*** RECORDS SUPPLIED Section Begins ***

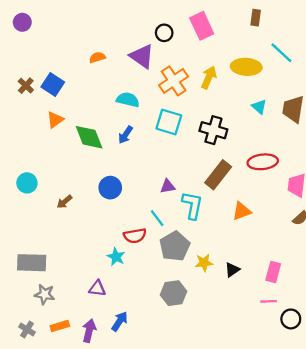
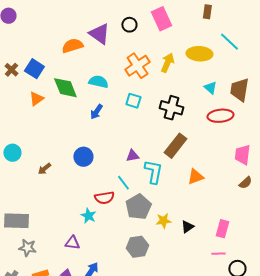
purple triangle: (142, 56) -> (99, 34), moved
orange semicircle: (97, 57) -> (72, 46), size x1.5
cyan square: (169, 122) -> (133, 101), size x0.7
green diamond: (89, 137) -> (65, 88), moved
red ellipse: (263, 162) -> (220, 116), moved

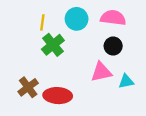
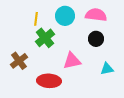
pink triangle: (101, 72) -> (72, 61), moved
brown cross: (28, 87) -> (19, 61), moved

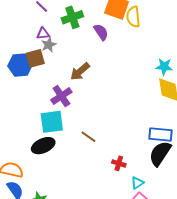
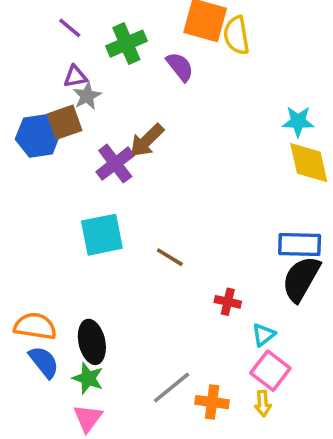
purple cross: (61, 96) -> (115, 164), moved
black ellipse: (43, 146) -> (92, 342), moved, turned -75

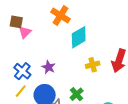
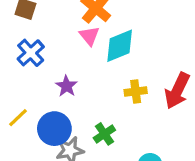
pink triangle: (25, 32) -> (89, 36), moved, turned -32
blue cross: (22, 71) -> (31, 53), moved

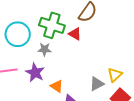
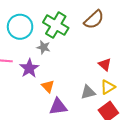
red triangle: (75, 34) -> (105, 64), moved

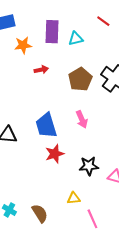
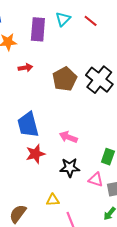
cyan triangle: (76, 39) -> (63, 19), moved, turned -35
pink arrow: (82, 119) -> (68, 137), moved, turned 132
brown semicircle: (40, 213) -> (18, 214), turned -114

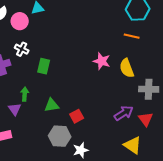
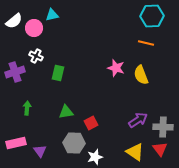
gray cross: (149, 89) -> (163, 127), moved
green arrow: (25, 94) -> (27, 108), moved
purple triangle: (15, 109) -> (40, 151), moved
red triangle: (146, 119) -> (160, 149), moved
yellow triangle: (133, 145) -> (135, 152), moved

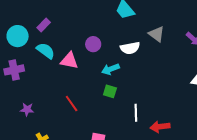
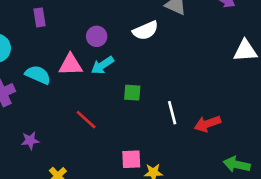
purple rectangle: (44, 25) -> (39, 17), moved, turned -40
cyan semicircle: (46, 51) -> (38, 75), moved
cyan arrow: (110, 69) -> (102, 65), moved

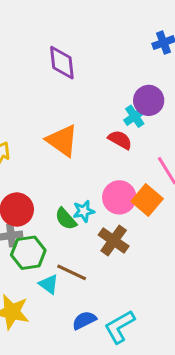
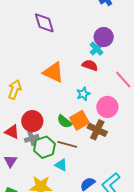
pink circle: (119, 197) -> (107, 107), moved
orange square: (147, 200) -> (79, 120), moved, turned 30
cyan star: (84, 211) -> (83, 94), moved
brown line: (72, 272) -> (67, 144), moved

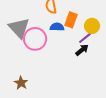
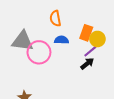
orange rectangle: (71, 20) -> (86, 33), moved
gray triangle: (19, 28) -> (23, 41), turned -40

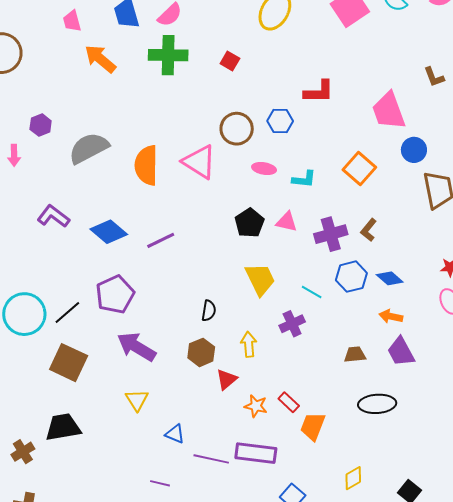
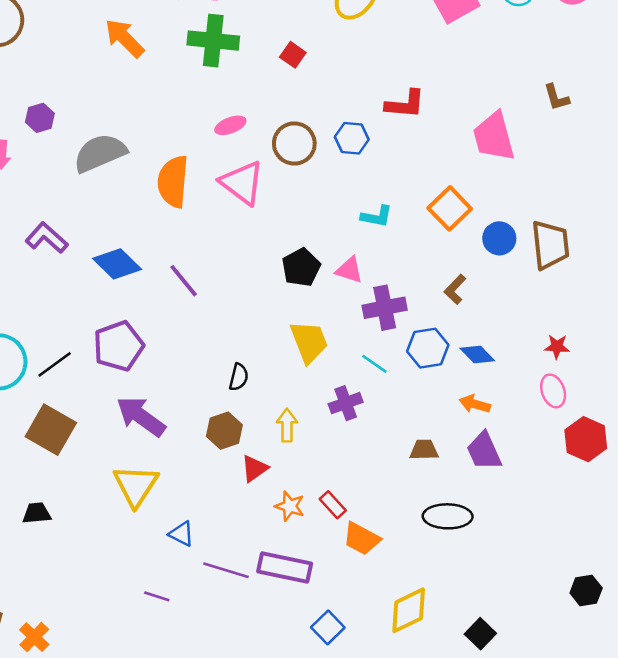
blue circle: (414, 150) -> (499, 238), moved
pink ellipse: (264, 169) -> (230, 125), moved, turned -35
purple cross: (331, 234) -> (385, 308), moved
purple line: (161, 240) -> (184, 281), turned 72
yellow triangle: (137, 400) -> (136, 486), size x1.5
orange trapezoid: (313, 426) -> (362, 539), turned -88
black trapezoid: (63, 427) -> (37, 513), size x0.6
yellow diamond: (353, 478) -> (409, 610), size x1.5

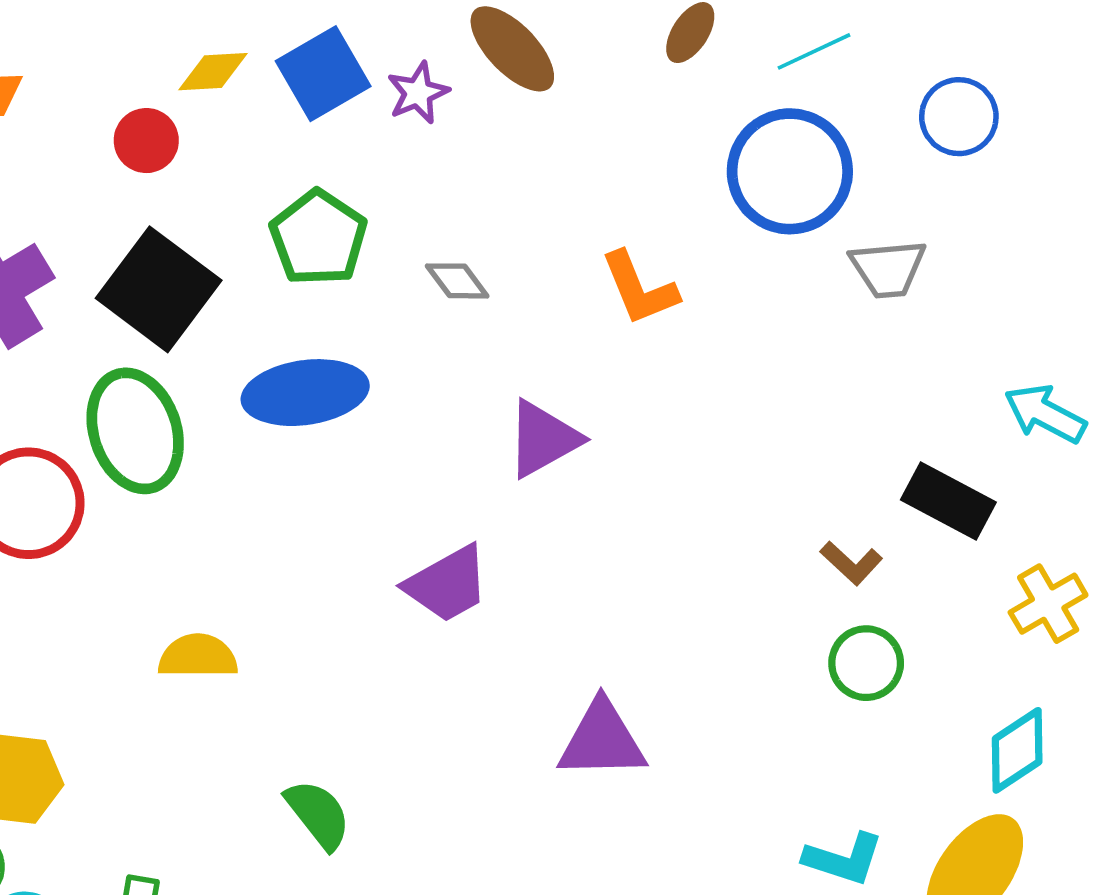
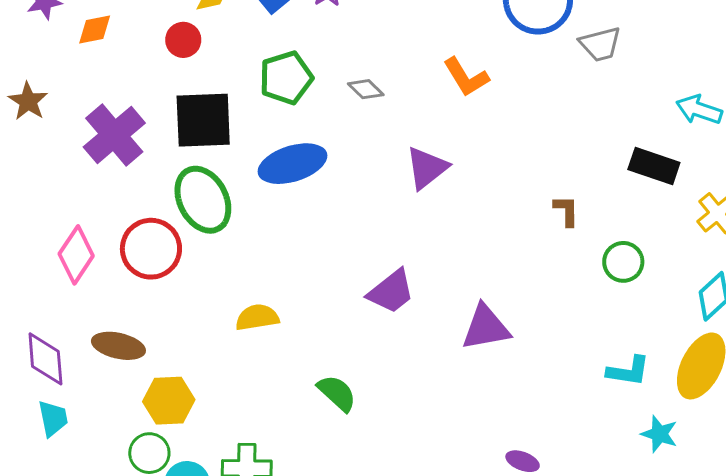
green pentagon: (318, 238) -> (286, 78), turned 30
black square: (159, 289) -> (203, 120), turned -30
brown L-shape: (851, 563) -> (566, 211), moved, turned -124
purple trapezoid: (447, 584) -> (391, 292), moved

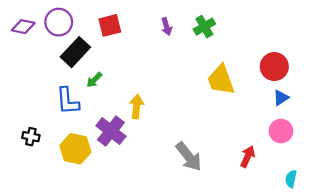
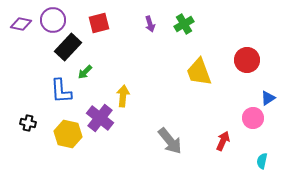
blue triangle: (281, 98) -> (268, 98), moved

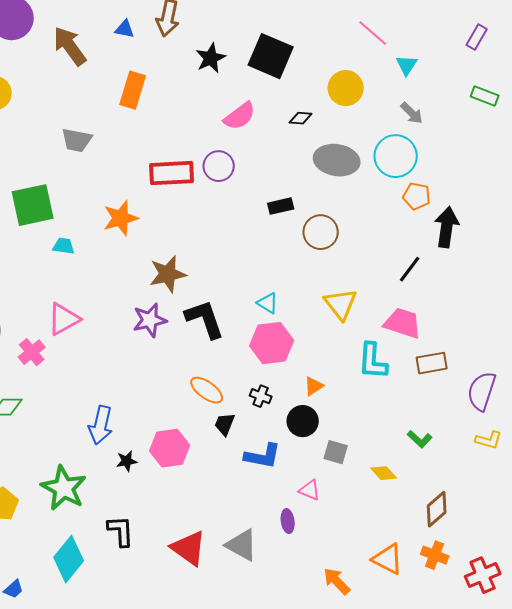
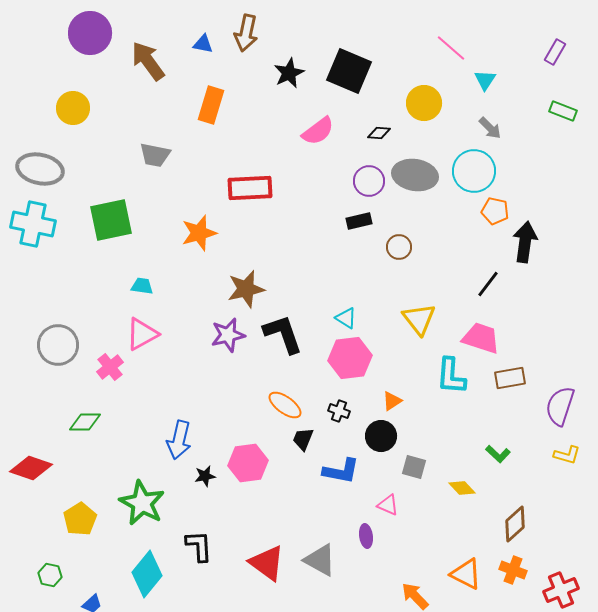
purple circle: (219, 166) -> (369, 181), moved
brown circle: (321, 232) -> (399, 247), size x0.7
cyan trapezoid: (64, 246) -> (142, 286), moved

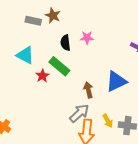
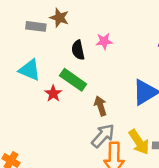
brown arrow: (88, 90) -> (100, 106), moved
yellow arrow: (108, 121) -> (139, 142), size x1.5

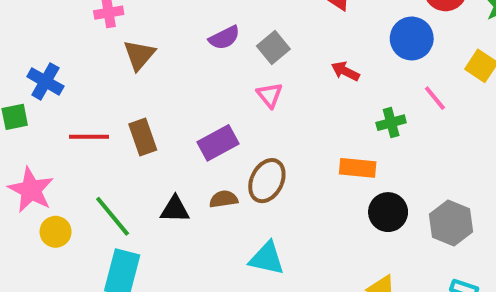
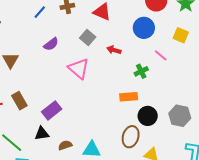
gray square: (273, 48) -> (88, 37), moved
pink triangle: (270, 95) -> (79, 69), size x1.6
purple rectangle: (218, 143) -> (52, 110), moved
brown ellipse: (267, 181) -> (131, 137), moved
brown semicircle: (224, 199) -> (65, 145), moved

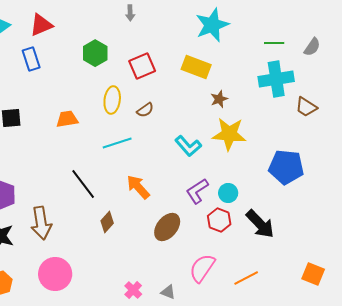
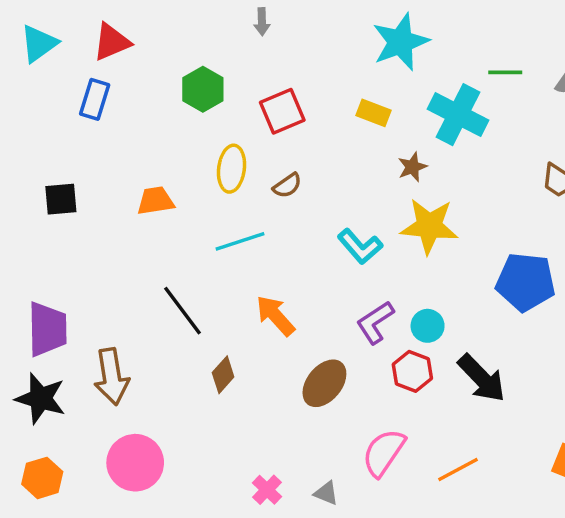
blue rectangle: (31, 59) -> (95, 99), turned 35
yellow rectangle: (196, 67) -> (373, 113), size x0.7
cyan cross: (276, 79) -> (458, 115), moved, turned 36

*** RECORDS SUPPLIED Section Ends ***

_WHAT YOU NEED TO DO:_ Reproduce exactly the lines of the data above that run from the line with "orange rectangle: (71, 20) -> (86, 33), moved" down to the line with "blue triangle: (281, 98) -> (268, 98), moved", both ends included. Pictures do not belong in the copy.

_RESULT BELOW:_
orange rectangle: (71, 20) -> (86, 33), moved
gray triangle: (19, 28) -> (23, 41), turned -40

blue circle: (414, 150) -> (499, 238), moved
pink ellipse: (264, 169) -> (230, 125), moved, turned -35
purple cross: (331, 234) -> (385, 308), moved
purple line: (161, 240) -> (184, 281), turned 72
yellow triangle: (137, 400) -> (136, 486), size x1.5
orange trapezoid: (313, 426) -> (362, 539), turned -88
black trapezoid: (63, 427) -> (37, 513), size x0.6
yellow diamond: (353, 478) -> (409, 610), size x1.5

green pentagon: (318, 238) -> (286, 78), turned 30
black square: (159, 289) -> (203, 120), turned -30
brown L-shape: (851, 563) -> (566, 211), moved, turned -124
purple trapezoid: (447, 584) -> (391, 292), moved

blue triangle: (281, 98) -> (268, 98), moved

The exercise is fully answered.